Data below –
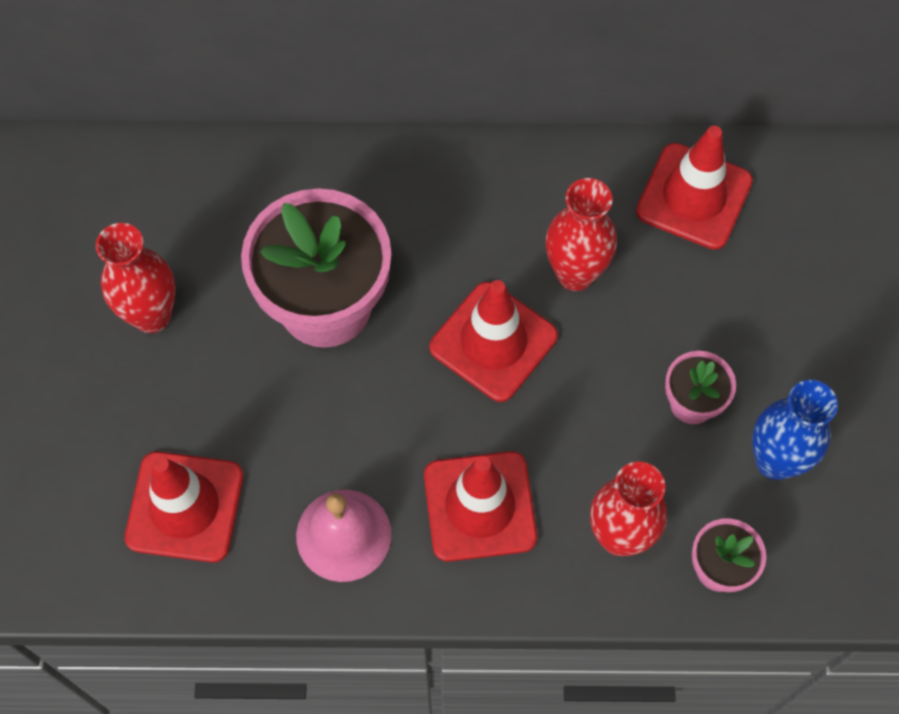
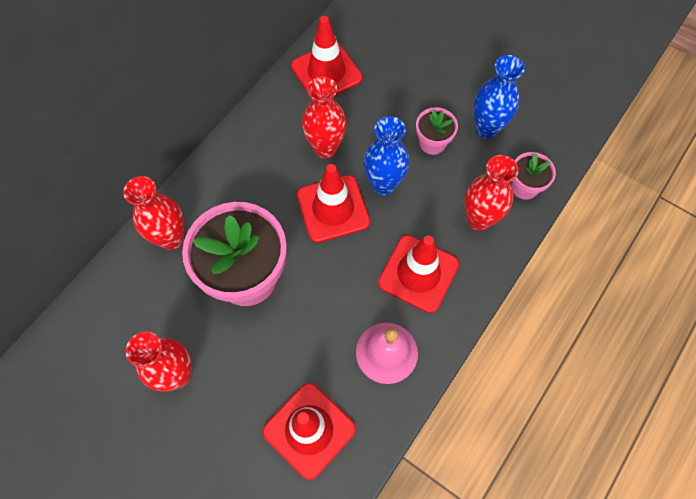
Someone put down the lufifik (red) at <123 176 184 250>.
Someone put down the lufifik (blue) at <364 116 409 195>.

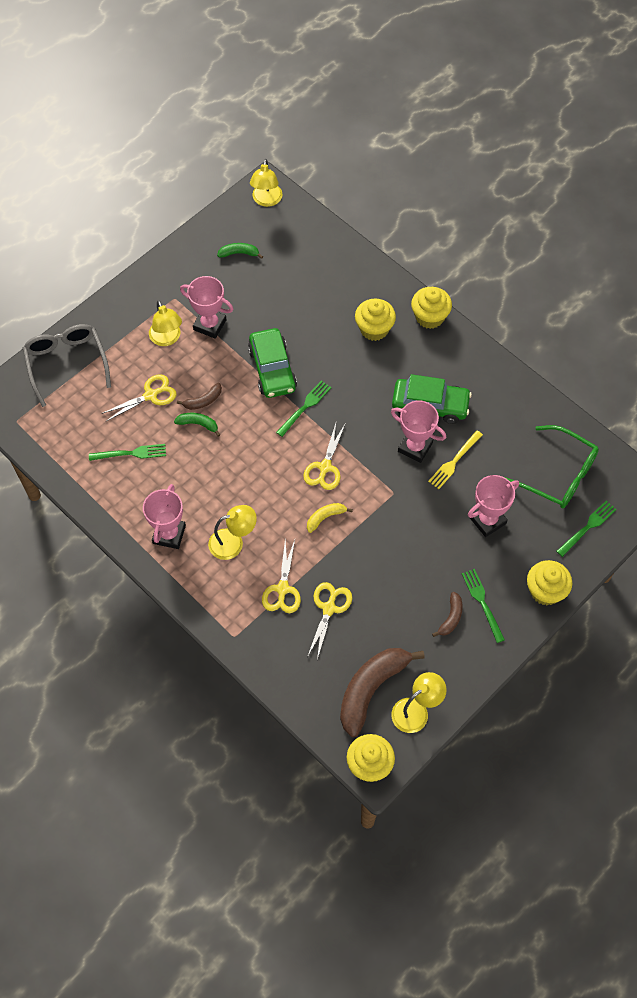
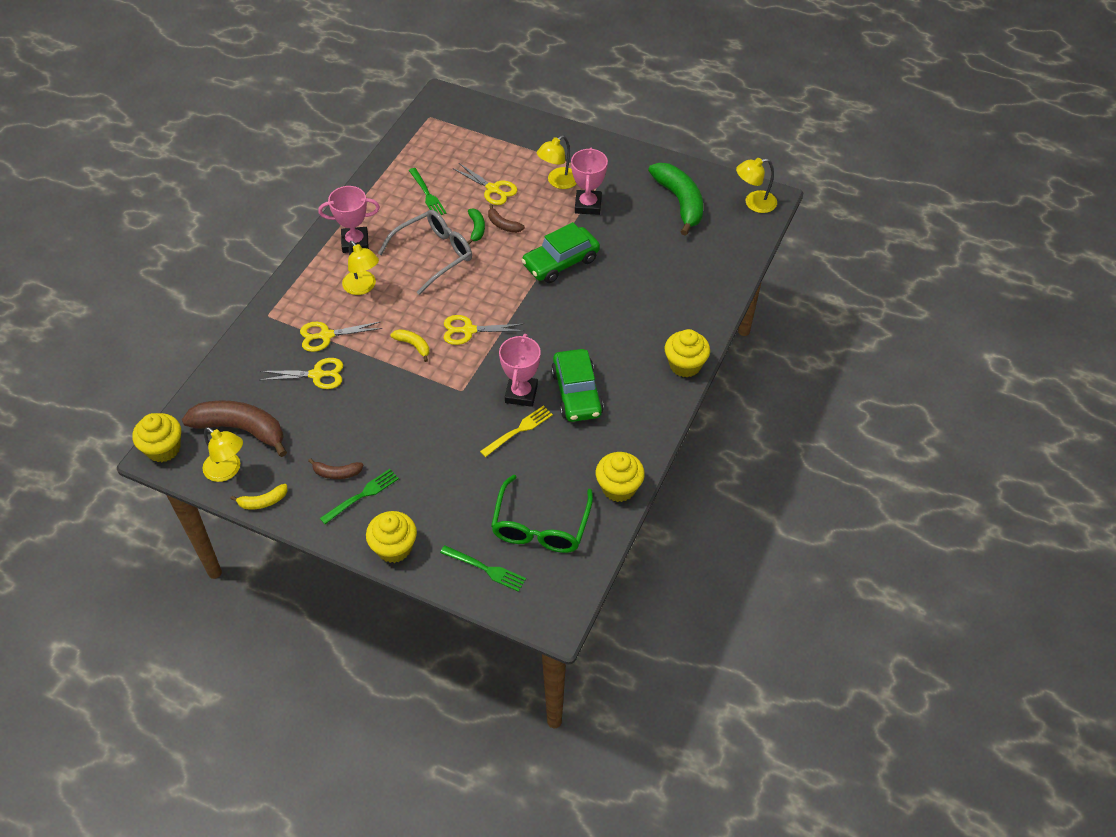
Someone put down the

The problem – Do not include the images; transcribe the rest of the listing exactly.

Written answer –
Someone put down the lufifik (red) at <123 176 184 250>.
Someone put down the lufifik (blue) at <364 116 409 195>.

Someone put down the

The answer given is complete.